WORK ORDER> Your answer must consist of every line from the data below that includes the word "away".

Scene change data:
===
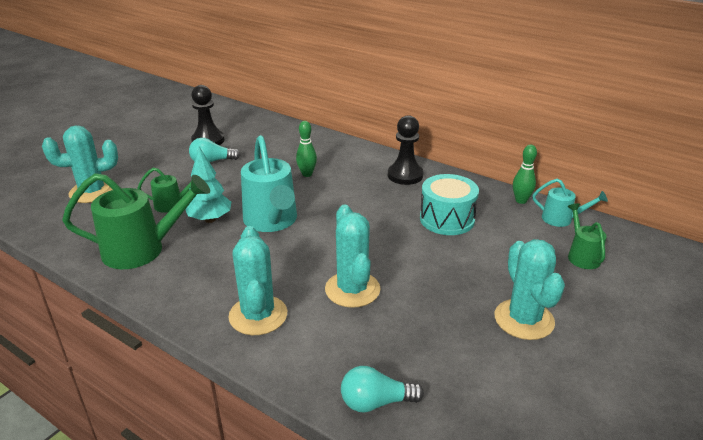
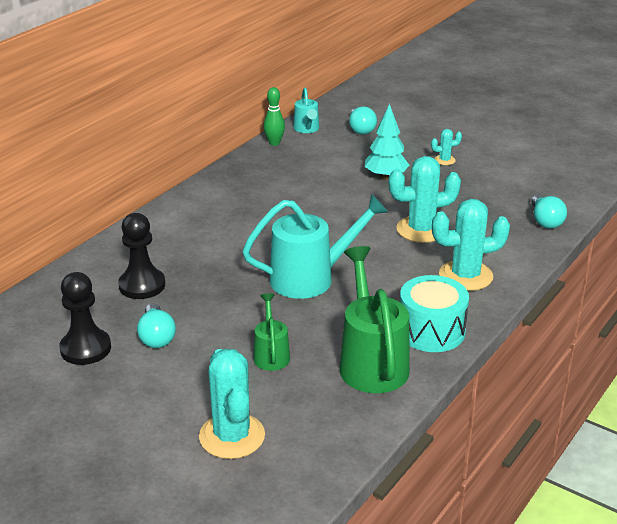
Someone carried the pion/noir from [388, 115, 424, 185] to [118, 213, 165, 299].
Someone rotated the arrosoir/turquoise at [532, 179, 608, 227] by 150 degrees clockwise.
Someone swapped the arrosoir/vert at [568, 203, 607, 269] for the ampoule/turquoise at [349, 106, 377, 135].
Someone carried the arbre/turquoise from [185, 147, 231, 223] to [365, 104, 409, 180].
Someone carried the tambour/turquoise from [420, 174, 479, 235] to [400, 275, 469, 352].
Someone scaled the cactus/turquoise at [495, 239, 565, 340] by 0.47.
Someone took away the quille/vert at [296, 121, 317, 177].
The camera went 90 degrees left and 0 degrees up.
===
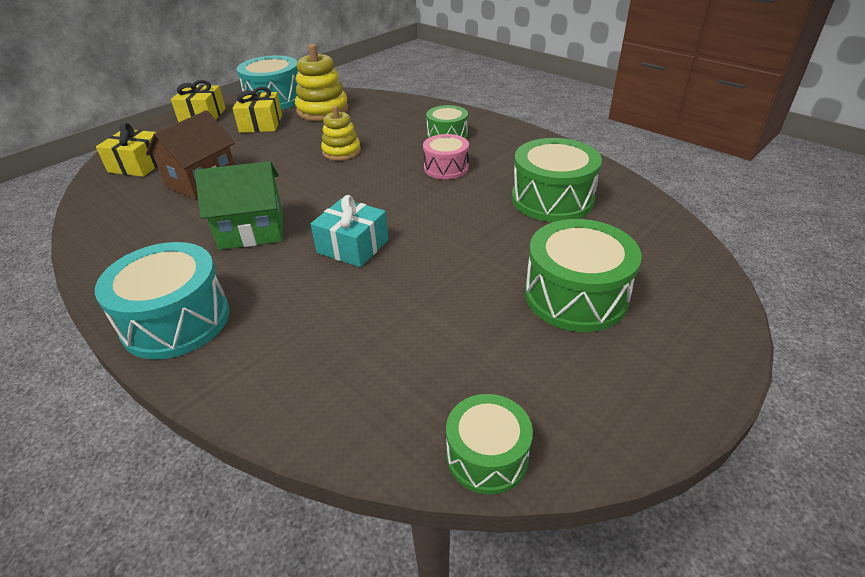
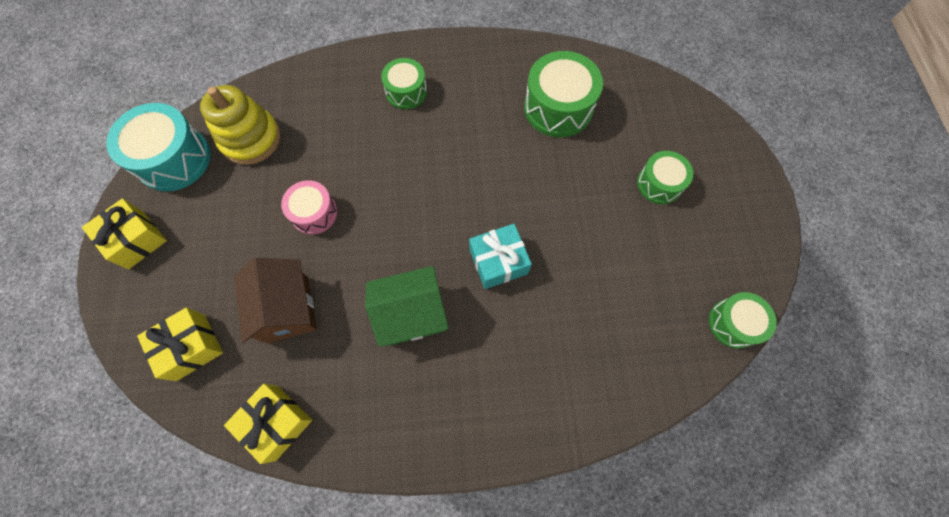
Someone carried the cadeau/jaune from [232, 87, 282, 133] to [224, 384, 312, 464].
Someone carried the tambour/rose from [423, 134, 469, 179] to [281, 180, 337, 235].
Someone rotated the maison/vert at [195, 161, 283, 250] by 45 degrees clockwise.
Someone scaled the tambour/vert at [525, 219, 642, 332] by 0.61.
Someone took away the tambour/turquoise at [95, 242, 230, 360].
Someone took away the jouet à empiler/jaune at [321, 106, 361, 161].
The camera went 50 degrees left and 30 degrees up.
===
ANSWER TO THIS EXERCISE>
Someone took away the quille/vert at [296, 121, 317, 177].
Someone took away the tambour/turquoise at [95, 242, 230, 360].
Someone took away the jouet à empiler/jaune at [321, 106, 361, 161].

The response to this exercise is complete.